Problem:
Reproduce the following material word for word, keeping every line unchanged.

-.-.-

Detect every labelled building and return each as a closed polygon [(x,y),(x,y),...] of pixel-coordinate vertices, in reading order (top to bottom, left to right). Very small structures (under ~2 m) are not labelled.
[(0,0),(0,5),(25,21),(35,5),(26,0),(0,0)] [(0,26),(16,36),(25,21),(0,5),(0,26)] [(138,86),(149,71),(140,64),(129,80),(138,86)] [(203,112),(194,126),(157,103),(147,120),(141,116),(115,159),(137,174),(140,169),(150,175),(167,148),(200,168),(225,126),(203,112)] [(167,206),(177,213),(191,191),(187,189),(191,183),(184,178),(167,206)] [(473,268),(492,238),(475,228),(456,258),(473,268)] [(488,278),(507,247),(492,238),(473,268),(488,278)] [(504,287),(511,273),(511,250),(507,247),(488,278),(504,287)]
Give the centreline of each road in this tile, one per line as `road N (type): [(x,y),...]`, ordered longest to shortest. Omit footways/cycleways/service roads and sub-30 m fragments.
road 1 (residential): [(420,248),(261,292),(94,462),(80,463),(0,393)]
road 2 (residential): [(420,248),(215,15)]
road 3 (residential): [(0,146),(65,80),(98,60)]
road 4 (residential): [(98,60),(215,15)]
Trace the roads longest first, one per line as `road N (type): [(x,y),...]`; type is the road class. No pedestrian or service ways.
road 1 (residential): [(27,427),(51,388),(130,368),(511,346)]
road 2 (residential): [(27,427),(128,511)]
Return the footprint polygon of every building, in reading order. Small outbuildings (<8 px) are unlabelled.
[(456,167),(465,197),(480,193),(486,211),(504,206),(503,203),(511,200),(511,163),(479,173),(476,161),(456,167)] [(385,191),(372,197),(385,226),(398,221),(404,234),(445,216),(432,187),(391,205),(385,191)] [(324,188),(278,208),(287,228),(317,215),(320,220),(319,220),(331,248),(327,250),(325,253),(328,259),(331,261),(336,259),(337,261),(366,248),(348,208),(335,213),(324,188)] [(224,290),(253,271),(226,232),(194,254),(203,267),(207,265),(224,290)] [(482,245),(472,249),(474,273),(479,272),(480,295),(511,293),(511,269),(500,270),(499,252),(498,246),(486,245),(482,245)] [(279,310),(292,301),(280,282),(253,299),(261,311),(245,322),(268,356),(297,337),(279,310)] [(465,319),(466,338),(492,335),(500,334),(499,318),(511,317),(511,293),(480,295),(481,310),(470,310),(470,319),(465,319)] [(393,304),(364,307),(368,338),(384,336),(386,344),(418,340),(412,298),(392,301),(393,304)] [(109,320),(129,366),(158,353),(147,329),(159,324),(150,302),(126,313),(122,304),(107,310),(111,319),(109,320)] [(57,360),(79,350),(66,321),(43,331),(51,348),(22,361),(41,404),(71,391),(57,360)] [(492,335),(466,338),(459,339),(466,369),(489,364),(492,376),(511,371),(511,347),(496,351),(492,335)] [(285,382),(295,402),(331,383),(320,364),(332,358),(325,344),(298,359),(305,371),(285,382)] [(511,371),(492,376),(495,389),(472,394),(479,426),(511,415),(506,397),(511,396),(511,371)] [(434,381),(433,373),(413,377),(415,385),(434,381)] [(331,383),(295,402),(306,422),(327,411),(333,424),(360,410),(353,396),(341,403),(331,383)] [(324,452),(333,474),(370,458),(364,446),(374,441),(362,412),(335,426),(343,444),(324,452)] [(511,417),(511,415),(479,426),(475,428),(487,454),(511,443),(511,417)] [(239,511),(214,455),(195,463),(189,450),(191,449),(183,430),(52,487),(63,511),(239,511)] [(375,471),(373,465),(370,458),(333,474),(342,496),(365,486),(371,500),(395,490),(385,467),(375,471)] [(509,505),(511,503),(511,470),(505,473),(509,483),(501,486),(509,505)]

-.-.-

The completed task:
Detect every labelled building and return each as a closed polygon [(x,y),(x,y),...] of pixel-coordinate vertices, in reading order (top to bottom, left to right). Very small structures (under ~2 m) are not labelled.
[(0,0),(0,5),(25,21),(35,5),(26,0),(0,0)] [(0,26),(16,36),(25,21),(0,5),(0,26)] [(138,86),(149,71),(140,64),(129,80),(138,86)] [(203,112),(194,126),(157,103),(147,120),(141,116),(115,159),(137,174),(140,169),(150,175),(167,148),(200,168),(225,126),(203,112)] [(167,206),(177,213),(191,191),(187,189),(191,183),(184,178),(167,206)] [(473,268),(492,238),(475,228),(456,258),(473,268)] [(488,278),(507,247),(492,238),(473,268),(488,278)] [(504,287),(511,273),(511,250),(507,247),(488,278),(504,287)]
Give the centreline of each road in this tile, one per line as `road N (type): [(x,y),...]`, ordered longest to shortest. Omit footways/cycleways/service roads and sub-30 m fragments.
road 1 (residential): [(420,248),(261,292),(94,462),(80,463),(0,393)]
road 2 (residential): [(420,248),(215,15)]
road 3 (residential): [(0,146),(65,80),(98,60)]
road 4 (residential): [(98,60),(215,15)]
Trace the roads longest first, one per line as `road N (type): [(x,y),...]`; type is the road class. No pedestrian or service ways.
road 1 (residential): [(27,427),(51,388),(130,368),(511,346)]
road 2 (residential): [(27,427),(128,511)]
Return the footprint polygon of every building, in reading order. Small outbuildings (<8 px) are unlabelled.
[(456,167),(465,197),(480,193),(486,211),(504,206),(503,203),(511,200),(511,163),(479,173),(476,161),(456,167)] [(385,191),(372,197),(385,226),(398,221),(404,234),(445,216),(432,187),(391,205),(385,191)] [(324,188),(278,208),(287,228),(317,215),(320,220),(319,220),(331,248),(327,250),(325,253),(328,259),(331,261),(336,259),(337,261),(366,248),(348,208),(335,213),(324,188)] [(224,290),(253,271),(226,232),(194,254),(203,267),(207,265),(224,290)] [(482,245),(472,249),(474,273),(479,272),(480,295),(511,293),(511,269),(500,270),(499,252),(498,246),(486,245),(482,245)] [(279,310),(292,301),(280,282),(253,299),(261,311),(245,322),(268,356),(297,337),(279,310)] [(465,319),(466,338),(492,335),(500,334),(499,318),(511,317),(511,293),(480,295),(481,310),(470,310),(470,319),(465,319)] [(393,304),(364,307),(368,338),(384,336),(386,344),(418,340),(412,298),(392,301),(393,304)] [(109,320),(129,366),(158,353),(147,329),(159,324),(150,302),(126,313),(122,304),(107,310),(111,319),(109,320)] [(57,360),(79,350),(66,321),(43,331),(51,348),(22,361),(41,404),(71,391),(57,360)] [(492,335),(466,338),(459,339),(466,369),(489,364),(492,376),(511,371),(511,347),(496,351),(492,335)] [(285,382),(295,402),(331,383),(320,364),(332,358),(325,344),(298,359),(305,371),(285,382)] [(511,371),(492,376),(495,389),(472,394),(479,426),(511,415),(506,397),(511,396),(511,371)] [(434,381),(433,373),(413,377),(415,385),(434,381)] [(331,383),(295,402),(306,422),(327,411),(333,424),(360,410),(353,396),(341,403),(331,383)] [(324,452),(333,474),(370,458),(364,446),(374,441),(362,412),(335,426),(343,444),(324,452)] [(511,417),(511,415),(479,426),(475,428),(487,454),(511,443),(511,417)] [(239,511),(214,455),(195,463),(189,450),(191,449),(183,430),(52,487),(63,511),(239,511)] [(375,471),(373,465),(370,458),(333,474),(342,496),(365,486),(371,500),(395,490),(385,467),(375,471)] [(509,505),(511,503),(511,470),(505,473),(509,483),(501,486),(509,505)]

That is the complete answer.